• _Stored entries_
------------------------------------------------------------------------

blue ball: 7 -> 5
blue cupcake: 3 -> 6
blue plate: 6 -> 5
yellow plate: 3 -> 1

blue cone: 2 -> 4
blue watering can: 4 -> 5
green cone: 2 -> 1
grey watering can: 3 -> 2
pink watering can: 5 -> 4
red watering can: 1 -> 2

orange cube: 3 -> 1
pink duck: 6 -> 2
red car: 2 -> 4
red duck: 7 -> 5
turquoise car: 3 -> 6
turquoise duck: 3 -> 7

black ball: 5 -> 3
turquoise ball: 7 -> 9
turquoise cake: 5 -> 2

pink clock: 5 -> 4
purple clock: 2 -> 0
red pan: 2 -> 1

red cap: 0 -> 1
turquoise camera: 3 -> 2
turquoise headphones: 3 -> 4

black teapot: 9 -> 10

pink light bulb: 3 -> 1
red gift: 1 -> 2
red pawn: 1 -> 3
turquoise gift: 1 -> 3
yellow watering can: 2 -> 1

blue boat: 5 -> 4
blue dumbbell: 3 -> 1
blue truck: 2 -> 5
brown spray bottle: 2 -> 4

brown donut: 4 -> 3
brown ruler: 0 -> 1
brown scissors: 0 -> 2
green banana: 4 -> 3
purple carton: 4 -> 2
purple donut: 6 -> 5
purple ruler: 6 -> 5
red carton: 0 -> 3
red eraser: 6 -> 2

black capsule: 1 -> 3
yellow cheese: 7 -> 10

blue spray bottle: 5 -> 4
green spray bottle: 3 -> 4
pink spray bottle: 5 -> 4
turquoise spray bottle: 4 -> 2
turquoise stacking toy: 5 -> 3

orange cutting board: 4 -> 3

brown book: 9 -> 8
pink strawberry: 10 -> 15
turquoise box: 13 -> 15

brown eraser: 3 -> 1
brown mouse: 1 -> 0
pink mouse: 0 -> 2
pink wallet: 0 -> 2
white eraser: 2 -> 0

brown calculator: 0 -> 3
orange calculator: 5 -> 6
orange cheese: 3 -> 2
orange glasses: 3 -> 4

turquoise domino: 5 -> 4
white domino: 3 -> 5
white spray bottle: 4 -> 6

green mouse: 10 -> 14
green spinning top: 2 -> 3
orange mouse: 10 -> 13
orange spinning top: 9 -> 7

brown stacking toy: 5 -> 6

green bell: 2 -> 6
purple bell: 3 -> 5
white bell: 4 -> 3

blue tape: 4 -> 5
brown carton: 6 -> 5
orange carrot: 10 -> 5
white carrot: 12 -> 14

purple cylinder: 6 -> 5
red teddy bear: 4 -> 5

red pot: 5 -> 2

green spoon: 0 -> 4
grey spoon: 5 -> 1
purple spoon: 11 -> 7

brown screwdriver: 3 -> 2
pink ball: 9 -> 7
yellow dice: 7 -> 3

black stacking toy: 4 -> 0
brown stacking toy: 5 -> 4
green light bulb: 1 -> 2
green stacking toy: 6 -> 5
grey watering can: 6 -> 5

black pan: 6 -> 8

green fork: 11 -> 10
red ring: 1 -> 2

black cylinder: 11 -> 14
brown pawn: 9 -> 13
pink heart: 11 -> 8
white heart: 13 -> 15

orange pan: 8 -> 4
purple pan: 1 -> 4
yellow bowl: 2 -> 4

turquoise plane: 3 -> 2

------------------------------------------------------------------------

• _Exercise directions_
Please print exactly the lines from the one containing "pink ball: 9 -> 7" through the last line of the records, both included, and nothing else.

• _Answer for the task_
pink ball: 9 -> 7
yellow dice: 7 -> 3

black stacking toy: 4 -> 0
brown stacking toy: 5 -> 4
green light bulb: 1 -> 2
green stacking toy: 6 -> 5
grey watering can: 6 -> 5

black pan: 6 -> 8

green fork: 11 -> 10
red ring: 1 -> 2

black cylinder: 11 -> 14
brown pawn: 9 -> 13
pink heart: 11 -> 8
white heart: 13 -> 15

orange pan: 8 -> 4
purple pan: 1 -> 4
yellow bowl: 2 -> 4

turquoise plane: 3 -> 2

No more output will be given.